◆ **Exercise directions**
Beneath this line are the data; copy exactly the part of them that opens with the line containing "barbecue: (505, 352) -> (473, 385), moved" and closes with the line containing "window: (93, 906) -> (78, 616), moved", and only that part.

Dataset records
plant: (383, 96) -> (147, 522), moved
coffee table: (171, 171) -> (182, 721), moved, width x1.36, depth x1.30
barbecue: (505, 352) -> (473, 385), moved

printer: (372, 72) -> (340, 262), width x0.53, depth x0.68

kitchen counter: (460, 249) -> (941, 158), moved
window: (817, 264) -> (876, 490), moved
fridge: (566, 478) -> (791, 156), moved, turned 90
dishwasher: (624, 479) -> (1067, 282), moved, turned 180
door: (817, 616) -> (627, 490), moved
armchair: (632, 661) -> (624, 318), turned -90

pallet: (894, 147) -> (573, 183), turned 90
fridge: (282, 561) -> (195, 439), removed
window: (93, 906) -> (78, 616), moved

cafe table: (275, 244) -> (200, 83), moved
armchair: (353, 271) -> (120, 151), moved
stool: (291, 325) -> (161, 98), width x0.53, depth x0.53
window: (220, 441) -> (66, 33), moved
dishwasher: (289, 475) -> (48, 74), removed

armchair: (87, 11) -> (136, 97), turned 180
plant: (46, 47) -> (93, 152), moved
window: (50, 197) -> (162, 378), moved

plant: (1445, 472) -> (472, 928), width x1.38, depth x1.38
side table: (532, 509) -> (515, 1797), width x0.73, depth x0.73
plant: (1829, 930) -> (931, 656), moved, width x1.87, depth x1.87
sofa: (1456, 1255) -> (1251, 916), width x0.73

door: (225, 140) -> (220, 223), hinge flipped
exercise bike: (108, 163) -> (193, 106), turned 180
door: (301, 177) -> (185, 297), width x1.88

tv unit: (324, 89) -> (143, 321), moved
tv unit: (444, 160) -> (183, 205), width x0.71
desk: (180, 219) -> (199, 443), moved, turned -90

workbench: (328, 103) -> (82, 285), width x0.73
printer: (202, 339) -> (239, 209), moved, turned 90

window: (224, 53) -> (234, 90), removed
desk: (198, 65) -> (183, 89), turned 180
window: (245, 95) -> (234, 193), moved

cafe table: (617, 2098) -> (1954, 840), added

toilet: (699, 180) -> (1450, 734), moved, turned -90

◆ **Your solution**
barbecue: (505, 352) -> (473, 385), moved

printer: (372, 72) -> (340, 262), width x0.53, depth x0.68

kitchen counter: (460, 249) -> (941, 158), moved
window: (817, 264) -> (876, 490), moved
fridge: (566, 478) -> (791, 156), moved, turned 90
dishwasher: (624, 479) -> (1067, 282), moved, turned 180
door: (817, 616) -> (627, 490), moved
armchair: (632, 661) -> (624, 318), turned -90

pallet: (894, 147) -> (573, 183), turned 90
fridge: (282, 561) -> (195, 439), removed
window: (93, 906) -> (78, 616), moved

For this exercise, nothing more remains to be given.